--- START ---

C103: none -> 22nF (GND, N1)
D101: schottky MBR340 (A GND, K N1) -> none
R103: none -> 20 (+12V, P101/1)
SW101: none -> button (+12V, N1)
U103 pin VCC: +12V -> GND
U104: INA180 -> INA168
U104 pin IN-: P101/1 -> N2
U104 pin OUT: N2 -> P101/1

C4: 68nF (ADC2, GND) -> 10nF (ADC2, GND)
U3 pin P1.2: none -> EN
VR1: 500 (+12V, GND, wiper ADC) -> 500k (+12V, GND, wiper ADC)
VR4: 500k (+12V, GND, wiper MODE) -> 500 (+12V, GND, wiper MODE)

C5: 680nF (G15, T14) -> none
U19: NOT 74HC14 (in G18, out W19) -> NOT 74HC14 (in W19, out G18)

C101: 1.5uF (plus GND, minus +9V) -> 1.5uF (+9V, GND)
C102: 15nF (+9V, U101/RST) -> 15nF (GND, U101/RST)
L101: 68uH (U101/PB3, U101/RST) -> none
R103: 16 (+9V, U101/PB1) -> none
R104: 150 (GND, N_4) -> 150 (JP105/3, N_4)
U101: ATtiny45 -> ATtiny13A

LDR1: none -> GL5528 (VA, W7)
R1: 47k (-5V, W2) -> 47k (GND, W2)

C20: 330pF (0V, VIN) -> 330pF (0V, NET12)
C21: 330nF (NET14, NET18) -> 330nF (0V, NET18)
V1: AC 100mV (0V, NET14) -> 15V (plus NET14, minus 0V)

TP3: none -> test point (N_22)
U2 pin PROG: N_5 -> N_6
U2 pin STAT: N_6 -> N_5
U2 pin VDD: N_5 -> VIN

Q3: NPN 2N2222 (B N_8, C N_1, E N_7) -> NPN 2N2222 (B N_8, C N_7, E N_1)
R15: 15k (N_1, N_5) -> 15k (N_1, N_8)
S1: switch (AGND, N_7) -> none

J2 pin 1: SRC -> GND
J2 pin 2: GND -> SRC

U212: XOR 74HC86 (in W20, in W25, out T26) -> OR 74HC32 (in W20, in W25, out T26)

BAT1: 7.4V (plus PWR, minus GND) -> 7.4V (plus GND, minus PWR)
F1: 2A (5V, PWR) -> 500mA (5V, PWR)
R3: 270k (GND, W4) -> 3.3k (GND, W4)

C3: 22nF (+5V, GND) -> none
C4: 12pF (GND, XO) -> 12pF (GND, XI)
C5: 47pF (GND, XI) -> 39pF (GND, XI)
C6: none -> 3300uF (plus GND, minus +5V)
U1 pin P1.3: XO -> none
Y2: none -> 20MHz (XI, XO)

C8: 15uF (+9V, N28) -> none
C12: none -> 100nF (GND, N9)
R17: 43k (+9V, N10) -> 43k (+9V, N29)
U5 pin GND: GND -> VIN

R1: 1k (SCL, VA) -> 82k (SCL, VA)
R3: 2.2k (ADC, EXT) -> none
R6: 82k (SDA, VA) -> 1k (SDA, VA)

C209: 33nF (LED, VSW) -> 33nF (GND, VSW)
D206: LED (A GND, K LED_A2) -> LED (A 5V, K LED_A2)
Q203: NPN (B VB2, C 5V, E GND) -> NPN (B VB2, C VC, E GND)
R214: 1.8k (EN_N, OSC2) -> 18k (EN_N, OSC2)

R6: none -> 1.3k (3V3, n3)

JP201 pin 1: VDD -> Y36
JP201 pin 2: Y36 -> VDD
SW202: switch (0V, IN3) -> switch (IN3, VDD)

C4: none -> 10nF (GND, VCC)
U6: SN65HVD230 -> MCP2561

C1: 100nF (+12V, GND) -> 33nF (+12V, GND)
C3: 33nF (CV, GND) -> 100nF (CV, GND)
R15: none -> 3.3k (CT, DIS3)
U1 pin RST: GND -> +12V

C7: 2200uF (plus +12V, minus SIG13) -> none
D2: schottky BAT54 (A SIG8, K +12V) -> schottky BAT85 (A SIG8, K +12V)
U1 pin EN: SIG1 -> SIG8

--- END ---

* _PROBLEM DESCRIPTION_
Extract every line from the one with "R6: none -> 1.3k (3V3, n3)" down to the final line above, both included, exactly as written.

* _REPLY TO THE TASK_
R6: none -> 1.3k (3V3, n3)

JP201 pin 1: VDD -> Y36
JP201 pin 2: Y36 -> VDD
SW202: switch (0V, IN3) -> switch (IN3, VDD)

C4: none -> 10nF (GND, VCC)
U6: SN65HVD230 -> MCP2561

C1: 100nF (+12V, GND) -> 33nF (+12V, GND)
C3: 33nF (CV, GND) -> 100nF (CV, GND)
R15: none -> 3.3k (CT, DIS3)
U1 pin RST: GND -> +12V

C7: 2200uF (plus +12V, minus SIG13) -> none
D2: schottky BAT54 (A SIG8, K +12V) -> schottky BAT85 (A SIG8, K +12V)
U1 pin EN: SIG1 -> SIG8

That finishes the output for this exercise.